(Data extracted from a collection)
____
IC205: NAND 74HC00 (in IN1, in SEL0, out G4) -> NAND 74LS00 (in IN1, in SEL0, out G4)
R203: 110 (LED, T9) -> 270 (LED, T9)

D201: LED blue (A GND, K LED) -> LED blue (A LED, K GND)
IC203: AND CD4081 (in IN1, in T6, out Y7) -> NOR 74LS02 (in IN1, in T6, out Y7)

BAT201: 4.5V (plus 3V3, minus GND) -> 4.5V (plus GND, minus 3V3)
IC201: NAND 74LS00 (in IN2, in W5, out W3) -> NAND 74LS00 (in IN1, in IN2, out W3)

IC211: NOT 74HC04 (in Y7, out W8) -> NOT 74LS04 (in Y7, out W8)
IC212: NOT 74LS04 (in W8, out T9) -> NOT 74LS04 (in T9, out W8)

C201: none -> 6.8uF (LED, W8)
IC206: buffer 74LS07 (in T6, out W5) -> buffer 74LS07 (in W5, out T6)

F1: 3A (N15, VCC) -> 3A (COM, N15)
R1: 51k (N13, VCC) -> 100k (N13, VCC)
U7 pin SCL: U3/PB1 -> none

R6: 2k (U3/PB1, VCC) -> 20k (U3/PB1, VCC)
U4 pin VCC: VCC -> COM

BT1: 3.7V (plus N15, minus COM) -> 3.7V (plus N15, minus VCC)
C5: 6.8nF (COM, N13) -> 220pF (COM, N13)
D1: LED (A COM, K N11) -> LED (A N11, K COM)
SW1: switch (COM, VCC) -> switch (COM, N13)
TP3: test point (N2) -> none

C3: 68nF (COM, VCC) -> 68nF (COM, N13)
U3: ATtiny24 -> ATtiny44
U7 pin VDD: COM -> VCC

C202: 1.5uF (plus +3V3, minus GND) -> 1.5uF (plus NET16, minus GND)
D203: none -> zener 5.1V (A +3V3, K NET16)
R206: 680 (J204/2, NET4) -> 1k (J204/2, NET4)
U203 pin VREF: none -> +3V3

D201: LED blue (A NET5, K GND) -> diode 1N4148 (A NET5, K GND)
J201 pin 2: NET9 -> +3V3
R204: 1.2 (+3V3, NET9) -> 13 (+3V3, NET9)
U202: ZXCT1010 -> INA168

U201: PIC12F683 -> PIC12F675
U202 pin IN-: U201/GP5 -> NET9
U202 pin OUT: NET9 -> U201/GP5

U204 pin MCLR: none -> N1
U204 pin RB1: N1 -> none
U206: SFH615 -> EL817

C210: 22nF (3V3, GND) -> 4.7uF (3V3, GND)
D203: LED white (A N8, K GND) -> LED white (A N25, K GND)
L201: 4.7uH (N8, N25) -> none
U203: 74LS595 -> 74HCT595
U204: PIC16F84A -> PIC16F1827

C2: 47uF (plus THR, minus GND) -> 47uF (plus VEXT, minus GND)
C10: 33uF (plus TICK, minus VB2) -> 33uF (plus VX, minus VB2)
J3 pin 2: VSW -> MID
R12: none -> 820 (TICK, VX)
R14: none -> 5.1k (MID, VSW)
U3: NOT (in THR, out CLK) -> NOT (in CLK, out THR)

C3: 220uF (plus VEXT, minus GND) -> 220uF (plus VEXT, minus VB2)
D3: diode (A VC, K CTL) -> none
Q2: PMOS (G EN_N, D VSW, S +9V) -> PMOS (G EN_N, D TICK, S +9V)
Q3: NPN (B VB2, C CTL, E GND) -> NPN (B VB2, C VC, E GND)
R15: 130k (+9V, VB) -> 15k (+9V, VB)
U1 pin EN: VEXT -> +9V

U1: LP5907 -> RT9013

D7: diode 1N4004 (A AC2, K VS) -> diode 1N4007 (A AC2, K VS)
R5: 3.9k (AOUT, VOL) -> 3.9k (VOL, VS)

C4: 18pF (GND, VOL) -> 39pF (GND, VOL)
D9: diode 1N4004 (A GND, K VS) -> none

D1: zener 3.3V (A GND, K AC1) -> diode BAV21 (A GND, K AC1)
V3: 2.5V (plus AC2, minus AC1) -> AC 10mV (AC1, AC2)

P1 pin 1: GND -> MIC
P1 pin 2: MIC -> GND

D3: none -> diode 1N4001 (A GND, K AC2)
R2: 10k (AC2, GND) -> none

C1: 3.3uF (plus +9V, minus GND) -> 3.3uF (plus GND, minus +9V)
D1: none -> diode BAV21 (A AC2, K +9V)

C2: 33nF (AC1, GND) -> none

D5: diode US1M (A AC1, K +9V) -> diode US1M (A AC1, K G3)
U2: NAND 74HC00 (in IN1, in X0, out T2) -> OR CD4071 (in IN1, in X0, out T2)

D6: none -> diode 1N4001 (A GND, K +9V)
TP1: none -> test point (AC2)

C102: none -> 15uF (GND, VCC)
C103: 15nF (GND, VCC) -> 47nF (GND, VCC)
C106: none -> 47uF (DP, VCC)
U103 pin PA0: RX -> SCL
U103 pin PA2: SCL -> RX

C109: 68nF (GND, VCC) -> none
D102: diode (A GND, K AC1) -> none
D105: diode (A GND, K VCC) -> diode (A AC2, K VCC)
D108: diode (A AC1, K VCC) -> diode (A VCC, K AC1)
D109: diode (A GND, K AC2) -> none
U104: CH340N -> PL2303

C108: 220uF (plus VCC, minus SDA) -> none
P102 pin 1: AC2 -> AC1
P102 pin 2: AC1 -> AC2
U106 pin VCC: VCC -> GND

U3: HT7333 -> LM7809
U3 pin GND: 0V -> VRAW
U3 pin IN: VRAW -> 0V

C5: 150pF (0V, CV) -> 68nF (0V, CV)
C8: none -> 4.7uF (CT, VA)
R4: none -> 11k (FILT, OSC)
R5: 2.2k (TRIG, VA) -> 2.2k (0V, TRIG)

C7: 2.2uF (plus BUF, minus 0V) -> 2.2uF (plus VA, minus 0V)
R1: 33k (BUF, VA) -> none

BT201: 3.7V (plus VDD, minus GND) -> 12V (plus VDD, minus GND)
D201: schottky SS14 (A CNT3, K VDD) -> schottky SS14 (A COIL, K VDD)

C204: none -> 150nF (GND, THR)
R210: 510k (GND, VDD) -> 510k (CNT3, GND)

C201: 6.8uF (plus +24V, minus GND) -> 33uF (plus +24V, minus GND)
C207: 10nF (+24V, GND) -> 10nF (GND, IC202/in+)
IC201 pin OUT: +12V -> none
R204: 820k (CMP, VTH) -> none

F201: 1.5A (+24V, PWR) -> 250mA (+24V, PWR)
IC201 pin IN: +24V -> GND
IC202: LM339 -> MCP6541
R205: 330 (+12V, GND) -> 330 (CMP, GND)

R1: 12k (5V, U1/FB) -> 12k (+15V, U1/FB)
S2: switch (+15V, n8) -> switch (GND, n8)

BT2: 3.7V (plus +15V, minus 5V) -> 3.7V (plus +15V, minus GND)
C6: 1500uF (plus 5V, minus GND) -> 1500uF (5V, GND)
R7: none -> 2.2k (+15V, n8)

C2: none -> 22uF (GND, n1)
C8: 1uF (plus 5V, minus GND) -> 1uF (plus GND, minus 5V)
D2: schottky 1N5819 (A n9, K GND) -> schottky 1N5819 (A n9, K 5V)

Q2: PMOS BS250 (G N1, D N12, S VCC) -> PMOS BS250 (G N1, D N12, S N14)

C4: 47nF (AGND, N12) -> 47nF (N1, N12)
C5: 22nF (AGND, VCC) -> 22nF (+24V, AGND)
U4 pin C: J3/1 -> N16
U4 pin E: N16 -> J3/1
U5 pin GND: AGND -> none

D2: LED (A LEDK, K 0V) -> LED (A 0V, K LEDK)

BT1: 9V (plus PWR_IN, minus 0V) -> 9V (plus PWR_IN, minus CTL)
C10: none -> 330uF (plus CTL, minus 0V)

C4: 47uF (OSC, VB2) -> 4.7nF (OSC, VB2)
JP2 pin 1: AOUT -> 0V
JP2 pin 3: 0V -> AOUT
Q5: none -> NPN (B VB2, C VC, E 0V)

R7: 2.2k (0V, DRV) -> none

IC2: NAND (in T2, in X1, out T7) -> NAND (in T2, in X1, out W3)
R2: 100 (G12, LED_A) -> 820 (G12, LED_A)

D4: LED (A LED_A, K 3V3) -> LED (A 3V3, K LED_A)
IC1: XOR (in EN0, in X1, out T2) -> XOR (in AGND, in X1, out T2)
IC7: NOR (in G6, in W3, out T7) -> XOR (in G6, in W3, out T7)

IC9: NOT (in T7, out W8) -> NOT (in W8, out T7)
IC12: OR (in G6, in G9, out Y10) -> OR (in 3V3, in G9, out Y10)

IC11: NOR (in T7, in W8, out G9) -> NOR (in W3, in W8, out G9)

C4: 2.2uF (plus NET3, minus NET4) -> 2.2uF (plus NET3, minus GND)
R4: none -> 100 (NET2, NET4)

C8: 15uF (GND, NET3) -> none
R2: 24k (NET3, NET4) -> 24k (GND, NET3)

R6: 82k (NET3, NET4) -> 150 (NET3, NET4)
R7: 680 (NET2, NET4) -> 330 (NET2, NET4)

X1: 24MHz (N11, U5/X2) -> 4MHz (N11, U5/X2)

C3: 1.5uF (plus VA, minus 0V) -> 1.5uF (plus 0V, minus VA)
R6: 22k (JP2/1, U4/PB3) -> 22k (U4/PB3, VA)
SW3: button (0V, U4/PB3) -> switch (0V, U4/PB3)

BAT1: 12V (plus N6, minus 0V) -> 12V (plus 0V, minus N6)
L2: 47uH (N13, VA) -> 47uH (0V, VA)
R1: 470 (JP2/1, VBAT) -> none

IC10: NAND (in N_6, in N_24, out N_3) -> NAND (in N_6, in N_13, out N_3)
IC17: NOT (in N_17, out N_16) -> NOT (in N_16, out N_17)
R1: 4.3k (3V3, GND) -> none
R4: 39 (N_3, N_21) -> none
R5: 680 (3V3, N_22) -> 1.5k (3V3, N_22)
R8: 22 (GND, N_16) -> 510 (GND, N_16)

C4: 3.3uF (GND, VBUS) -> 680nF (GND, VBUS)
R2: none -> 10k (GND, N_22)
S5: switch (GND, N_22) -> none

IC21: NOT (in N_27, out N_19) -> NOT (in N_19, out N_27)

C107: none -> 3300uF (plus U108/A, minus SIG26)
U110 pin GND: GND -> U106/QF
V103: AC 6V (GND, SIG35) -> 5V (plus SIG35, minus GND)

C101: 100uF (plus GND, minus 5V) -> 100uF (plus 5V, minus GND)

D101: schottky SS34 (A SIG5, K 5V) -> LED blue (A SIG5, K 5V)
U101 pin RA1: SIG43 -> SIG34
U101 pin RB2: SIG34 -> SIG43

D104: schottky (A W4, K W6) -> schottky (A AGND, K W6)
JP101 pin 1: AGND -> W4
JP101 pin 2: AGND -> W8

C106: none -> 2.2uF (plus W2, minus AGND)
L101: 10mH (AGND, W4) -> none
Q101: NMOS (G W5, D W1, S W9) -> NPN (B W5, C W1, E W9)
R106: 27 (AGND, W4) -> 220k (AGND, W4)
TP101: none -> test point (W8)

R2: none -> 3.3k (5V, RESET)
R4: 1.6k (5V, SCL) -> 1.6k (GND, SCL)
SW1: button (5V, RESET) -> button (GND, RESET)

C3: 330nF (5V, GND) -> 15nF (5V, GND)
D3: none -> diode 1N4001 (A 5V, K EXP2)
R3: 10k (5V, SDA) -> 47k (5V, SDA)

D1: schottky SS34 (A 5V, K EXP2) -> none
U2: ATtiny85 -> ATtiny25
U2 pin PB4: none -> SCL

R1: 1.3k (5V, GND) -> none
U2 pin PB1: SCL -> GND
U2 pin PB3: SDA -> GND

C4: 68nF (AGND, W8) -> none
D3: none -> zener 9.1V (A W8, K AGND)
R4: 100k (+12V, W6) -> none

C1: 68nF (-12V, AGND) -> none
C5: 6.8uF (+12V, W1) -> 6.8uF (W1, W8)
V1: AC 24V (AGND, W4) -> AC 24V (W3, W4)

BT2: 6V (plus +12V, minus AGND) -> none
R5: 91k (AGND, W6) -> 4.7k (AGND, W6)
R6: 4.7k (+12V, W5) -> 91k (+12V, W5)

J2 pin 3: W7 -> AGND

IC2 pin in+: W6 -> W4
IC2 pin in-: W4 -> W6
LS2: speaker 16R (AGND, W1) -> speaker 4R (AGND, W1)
____
§ Work to complete
Beginning with the line that contains "J2 pin 3: W7 -> AGND", set down every line through the end of the data without change.

§ Answer area
J2 pin 3: W7 -> AGND

IC2 pin in+: W6 -> W4
IC2 pin in-: W4 -> W6
LS2: speaker 16R (AGND, W1) -> speaker 4R (AGND, W1)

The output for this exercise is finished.